Data in this exercise.
● ● ●
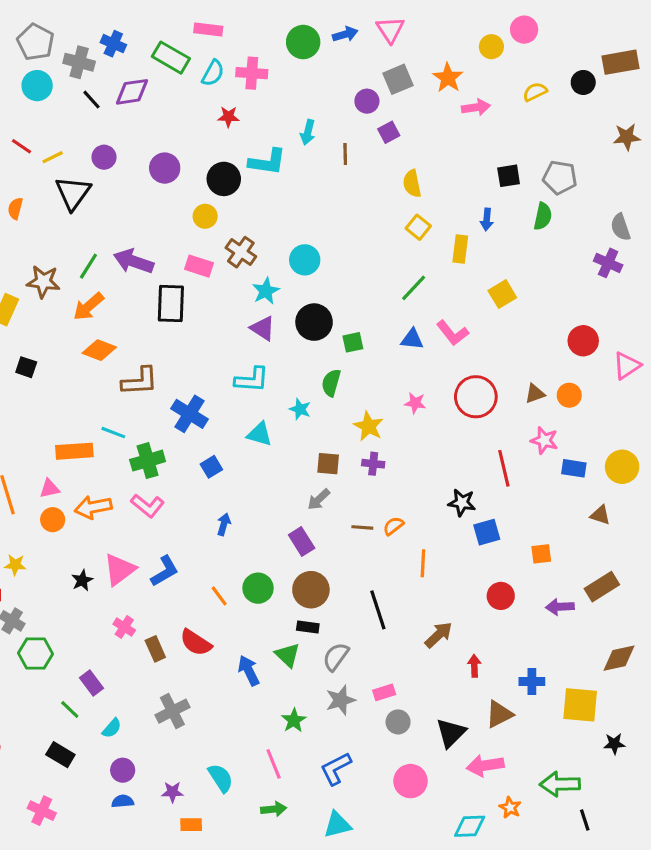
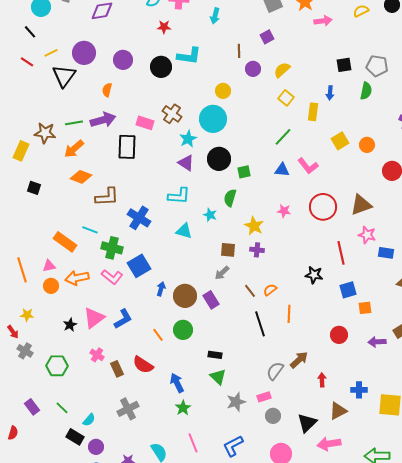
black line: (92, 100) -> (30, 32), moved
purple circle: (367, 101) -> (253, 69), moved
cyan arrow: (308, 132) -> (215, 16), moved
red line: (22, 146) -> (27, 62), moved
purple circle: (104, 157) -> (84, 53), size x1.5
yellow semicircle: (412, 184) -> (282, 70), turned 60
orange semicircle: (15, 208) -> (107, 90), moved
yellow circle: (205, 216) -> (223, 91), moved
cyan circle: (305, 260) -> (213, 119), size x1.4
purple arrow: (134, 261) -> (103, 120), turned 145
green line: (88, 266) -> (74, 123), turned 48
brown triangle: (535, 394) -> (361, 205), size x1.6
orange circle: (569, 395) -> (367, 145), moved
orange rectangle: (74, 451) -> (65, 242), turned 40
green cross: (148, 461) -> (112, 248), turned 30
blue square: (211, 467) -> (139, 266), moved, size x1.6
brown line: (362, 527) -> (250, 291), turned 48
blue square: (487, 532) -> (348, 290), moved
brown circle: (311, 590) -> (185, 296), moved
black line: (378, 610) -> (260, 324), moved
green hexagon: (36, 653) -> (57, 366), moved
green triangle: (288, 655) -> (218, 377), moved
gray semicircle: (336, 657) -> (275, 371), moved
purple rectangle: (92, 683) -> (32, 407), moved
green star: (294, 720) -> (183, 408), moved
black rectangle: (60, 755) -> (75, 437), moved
● ● ●
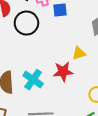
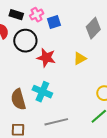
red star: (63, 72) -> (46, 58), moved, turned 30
● ● ●
Work required.
What do the lines above say from the one containing "orange circle: (569, 395)" down to the one containing "blue square: (211, 467)"? Return them exactly, both end lines included, and only them.

Result for this task.
orange circle: (569, 395) -> (367, 145), moved
orange rectangle: (74, 451) -> (65, 242), turned 40
green cross: (148, 461) -> (112, 248), turned 30
blue square: (211, 467) -> (139, 266), moved, size x1.6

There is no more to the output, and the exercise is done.